-- Recorded information follows --
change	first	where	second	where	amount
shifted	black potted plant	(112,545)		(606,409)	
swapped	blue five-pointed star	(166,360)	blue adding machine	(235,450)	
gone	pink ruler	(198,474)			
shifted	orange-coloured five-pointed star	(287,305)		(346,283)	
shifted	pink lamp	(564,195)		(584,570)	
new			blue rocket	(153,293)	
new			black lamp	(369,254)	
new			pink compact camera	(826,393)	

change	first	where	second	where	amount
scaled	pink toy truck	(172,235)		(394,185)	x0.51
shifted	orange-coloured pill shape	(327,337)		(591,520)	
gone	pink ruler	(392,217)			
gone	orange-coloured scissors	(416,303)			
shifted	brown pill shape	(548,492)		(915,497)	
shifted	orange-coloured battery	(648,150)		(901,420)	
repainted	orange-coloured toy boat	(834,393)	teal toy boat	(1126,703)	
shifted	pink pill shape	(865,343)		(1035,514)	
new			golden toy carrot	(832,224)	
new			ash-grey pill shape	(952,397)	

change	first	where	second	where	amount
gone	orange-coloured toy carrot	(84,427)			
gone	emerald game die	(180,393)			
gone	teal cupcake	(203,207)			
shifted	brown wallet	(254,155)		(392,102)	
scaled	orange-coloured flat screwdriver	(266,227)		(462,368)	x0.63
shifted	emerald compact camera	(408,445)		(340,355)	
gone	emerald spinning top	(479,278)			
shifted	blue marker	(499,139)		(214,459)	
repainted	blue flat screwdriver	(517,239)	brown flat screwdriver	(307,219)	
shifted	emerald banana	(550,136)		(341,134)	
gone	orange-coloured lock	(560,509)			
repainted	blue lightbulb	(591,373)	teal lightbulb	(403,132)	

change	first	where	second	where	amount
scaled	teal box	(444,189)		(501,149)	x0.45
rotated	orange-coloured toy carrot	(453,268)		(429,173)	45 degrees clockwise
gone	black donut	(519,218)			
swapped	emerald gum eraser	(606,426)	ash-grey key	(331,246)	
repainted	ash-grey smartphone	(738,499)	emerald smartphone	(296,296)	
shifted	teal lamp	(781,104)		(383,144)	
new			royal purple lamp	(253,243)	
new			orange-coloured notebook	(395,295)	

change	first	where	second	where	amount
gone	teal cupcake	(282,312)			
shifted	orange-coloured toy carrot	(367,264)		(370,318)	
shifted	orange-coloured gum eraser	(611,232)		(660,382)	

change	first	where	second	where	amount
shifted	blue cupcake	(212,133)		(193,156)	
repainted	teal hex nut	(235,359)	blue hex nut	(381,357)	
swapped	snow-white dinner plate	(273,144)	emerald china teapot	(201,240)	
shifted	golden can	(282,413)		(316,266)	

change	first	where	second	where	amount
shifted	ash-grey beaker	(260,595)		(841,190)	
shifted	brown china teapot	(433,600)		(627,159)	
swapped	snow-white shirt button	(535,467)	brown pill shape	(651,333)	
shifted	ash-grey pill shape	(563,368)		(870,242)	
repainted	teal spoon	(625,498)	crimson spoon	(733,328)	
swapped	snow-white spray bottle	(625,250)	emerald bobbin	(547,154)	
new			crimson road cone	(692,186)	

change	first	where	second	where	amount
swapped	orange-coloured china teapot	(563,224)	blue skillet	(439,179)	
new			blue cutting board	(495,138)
-- Recorded information concluded --
• [What is required]:
Only the lines containing the word "five" should be returned from the data above.

• [Response below]:
swapped	blue five-pointed star	(166,360)	blue adding machine	(235,450)	
shifted	orange-coloured five-pointed star	(287,305)		(346,283)	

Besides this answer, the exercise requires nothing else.